▶ **What is needed**
Please reproduce, exactly as given, the lines running from the start of the data to the line containing "pink star: (23, 19) -> (40, 30), moved", inclusive, and omit the pictures.

━━━━━━━━━━━━━━━━

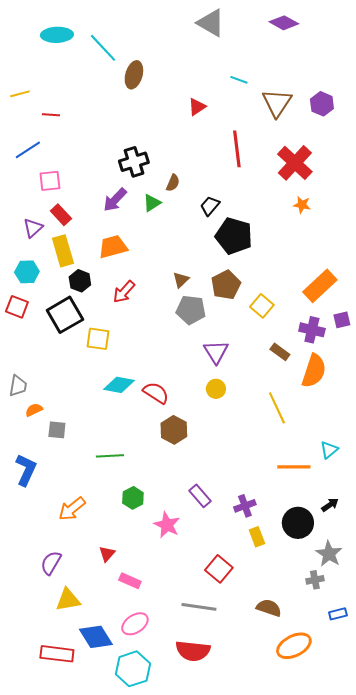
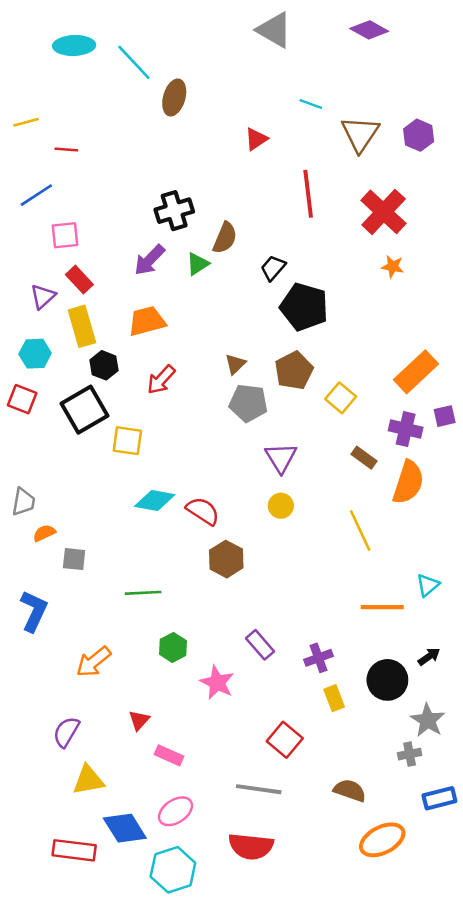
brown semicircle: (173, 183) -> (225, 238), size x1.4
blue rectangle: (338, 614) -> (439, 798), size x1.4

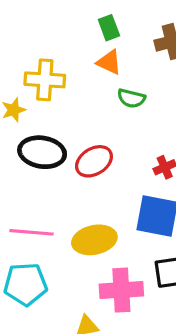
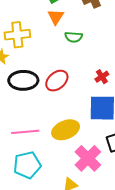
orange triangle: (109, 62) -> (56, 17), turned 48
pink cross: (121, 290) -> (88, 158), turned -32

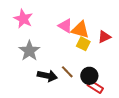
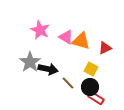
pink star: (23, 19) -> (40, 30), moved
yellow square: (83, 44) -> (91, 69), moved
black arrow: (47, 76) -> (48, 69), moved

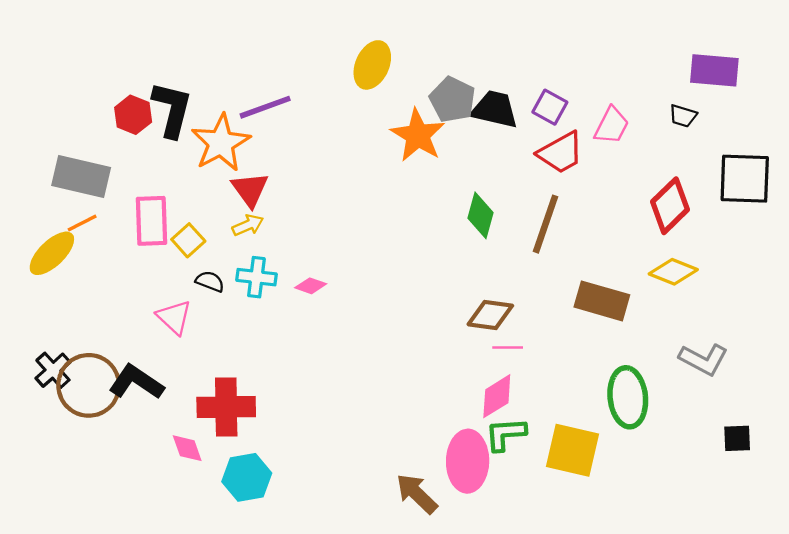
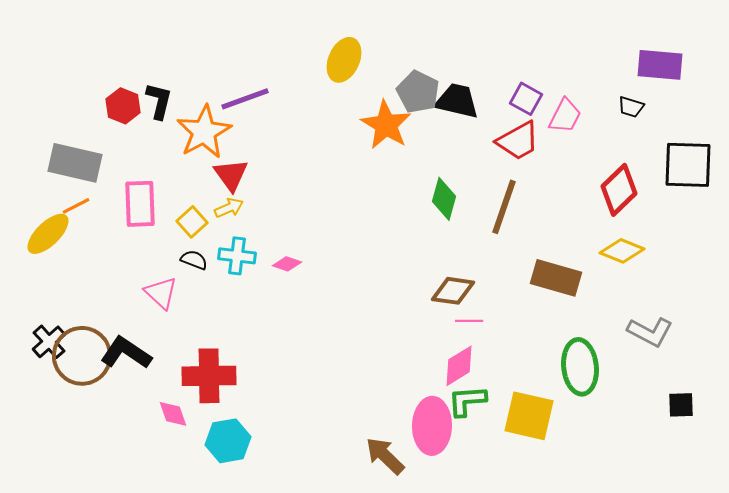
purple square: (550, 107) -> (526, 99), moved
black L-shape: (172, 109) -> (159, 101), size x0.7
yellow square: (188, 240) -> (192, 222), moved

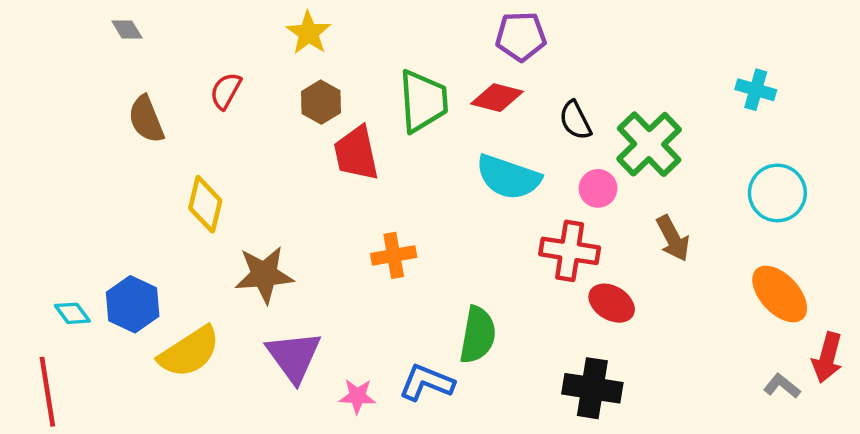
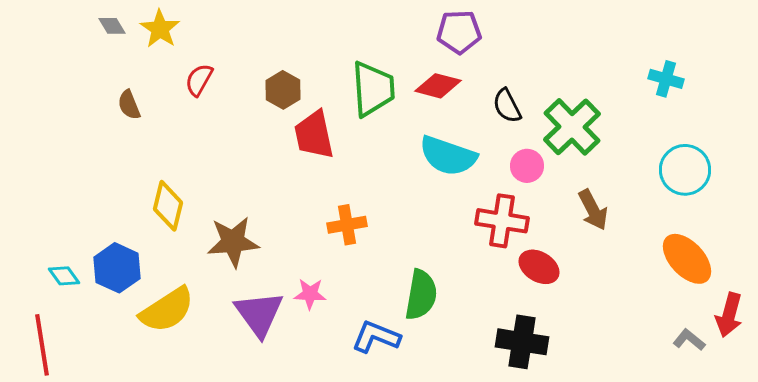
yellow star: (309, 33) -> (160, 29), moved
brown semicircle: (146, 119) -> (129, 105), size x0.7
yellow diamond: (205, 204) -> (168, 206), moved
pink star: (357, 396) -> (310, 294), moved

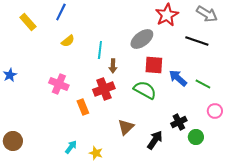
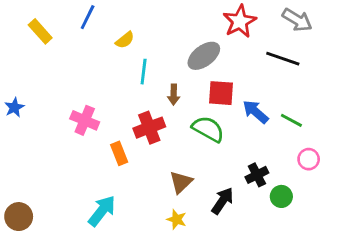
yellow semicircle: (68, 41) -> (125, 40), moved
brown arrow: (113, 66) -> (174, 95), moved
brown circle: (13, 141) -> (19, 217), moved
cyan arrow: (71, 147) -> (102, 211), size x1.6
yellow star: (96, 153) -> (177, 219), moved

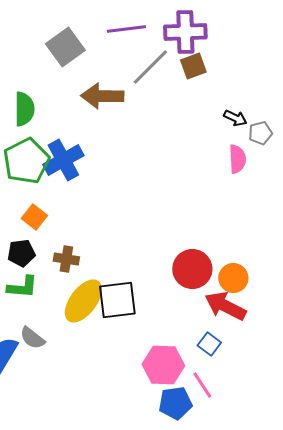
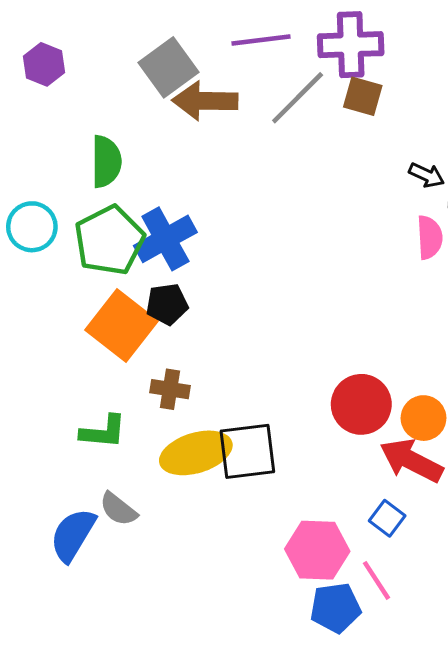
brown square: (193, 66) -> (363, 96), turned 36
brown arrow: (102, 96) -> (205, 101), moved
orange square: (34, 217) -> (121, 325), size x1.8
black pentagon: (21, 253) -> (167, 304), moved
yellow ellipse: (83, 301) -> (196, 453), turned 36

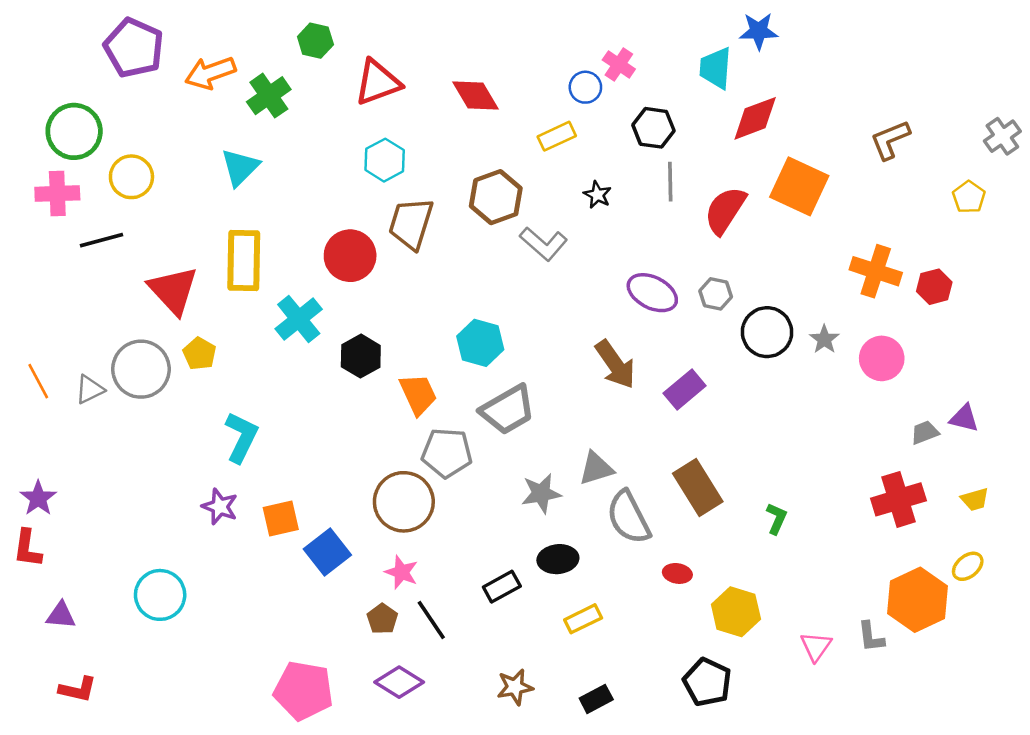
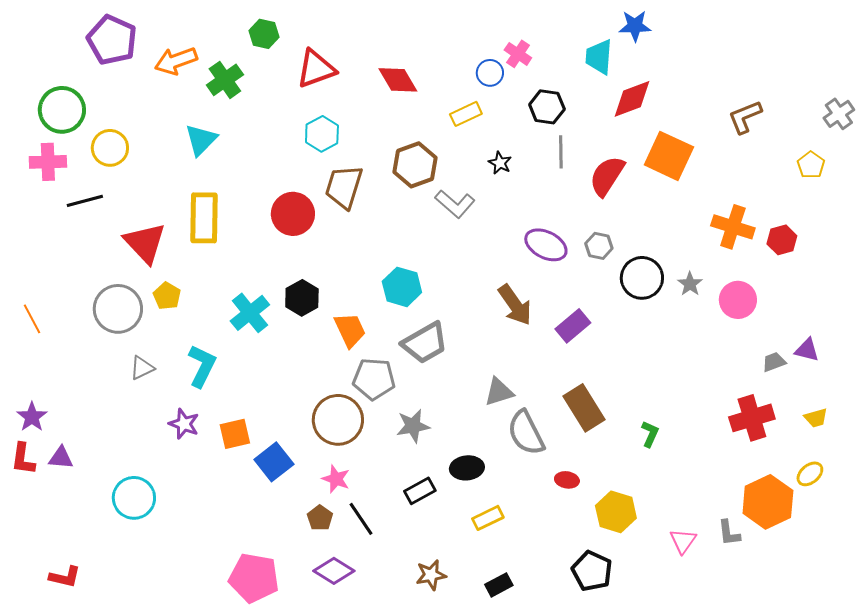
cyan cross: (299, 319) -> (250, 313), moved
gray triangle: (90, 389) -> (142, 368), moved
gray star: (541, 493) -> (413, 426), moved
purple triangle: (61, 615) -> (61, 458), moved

━━━━━━━━━━━━━━━━

▶ **Response**
brown semicircle: (173, 183) -> (225, 238), size x1.4
blue rectangle: (338, 614) -> (439, 798), size x1.4

orange triangle: (109, 62) -> (56, 17), turned 48
pink cross: (121, 290) -> (88, 158), turned -32

pink star: (23, 19) -> (40, 30), moved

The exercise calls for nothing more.